TASK INPUT START

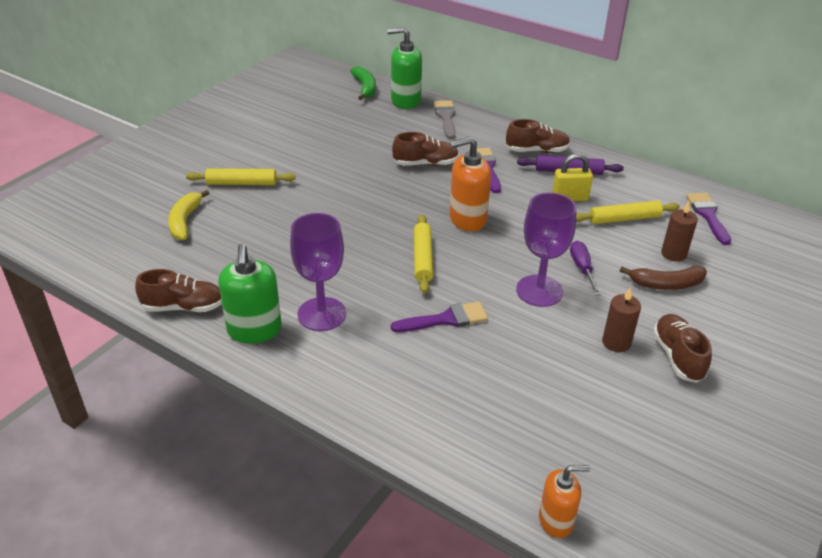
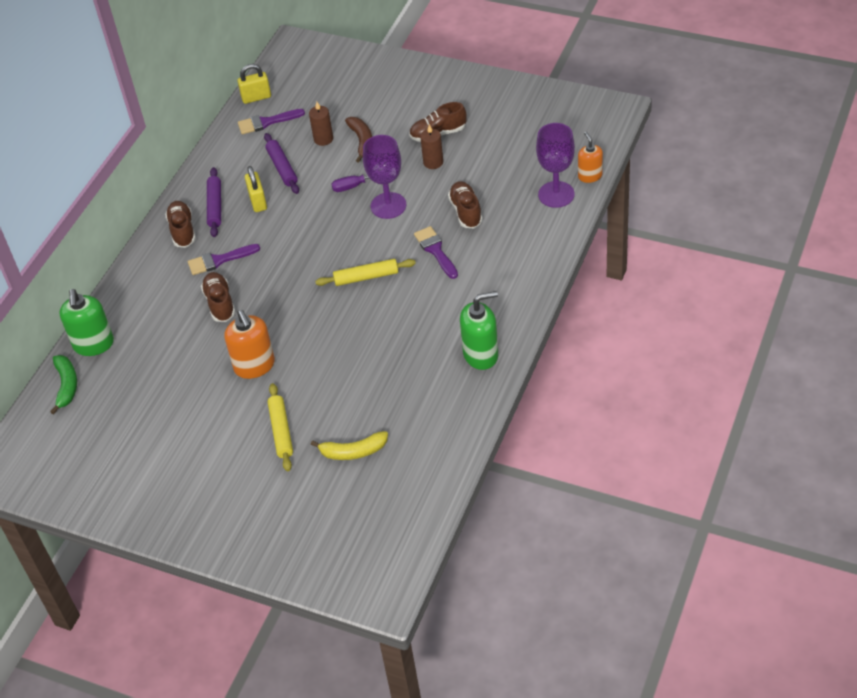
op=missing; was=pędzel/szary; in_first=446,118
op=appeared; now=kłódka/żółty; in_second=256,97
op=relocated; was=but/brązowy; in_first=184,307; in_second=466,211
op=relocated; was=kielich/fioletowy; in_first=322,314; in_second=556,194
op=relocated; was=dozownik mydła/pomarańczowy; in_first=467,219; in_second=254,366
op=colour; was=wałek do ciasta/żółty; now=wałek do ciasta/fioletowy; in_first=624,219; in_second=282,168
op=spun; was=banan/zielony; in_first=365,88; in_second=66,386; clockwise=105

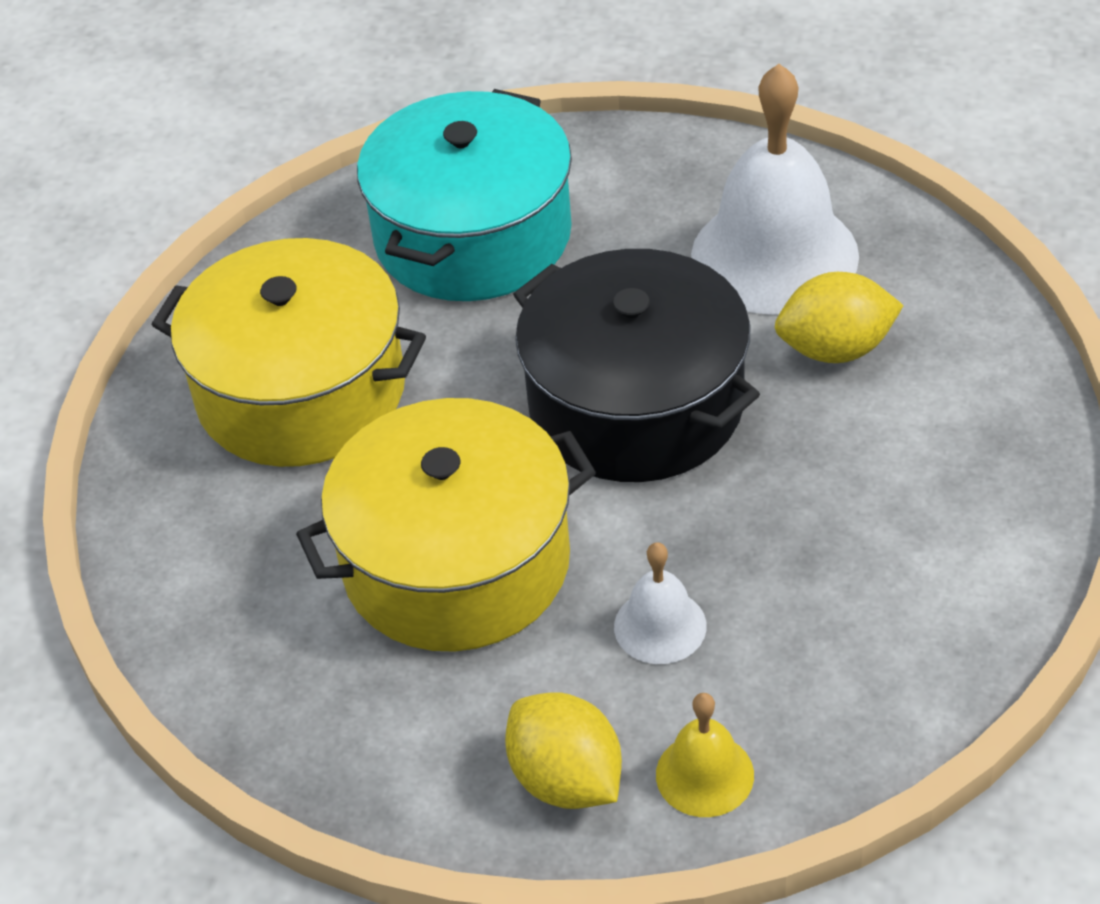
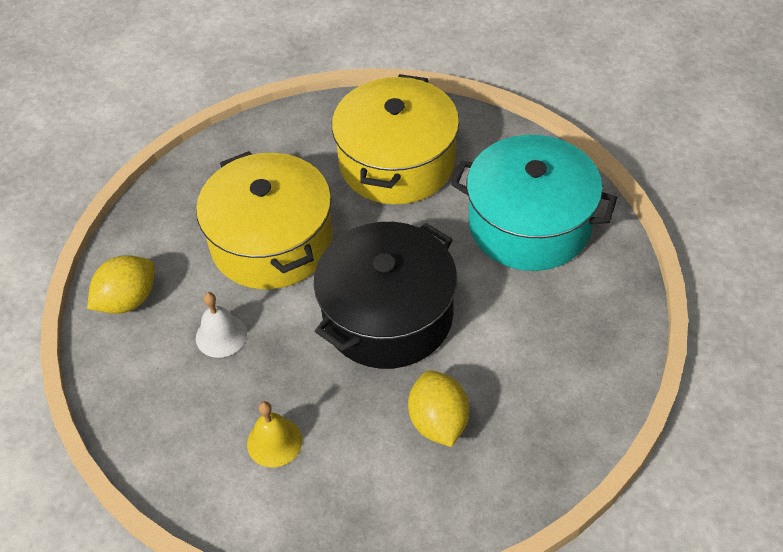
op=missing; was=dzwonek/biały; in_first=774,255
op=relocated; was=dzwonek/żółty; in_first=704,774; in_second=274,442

TASK INPUT END

- WHAT YOU WILL DO
Copy out the lines above that hold the string "fioletowy".

- EXERCISE SOLUTION
op=relocated; was=kielich/fioletowy; in_first=322,314; in_second=556,194
op=colour; was=wałek do ciasta/żółty; now=wałek do ciasta/fioletowy; in_first=624,219; in_second=282,168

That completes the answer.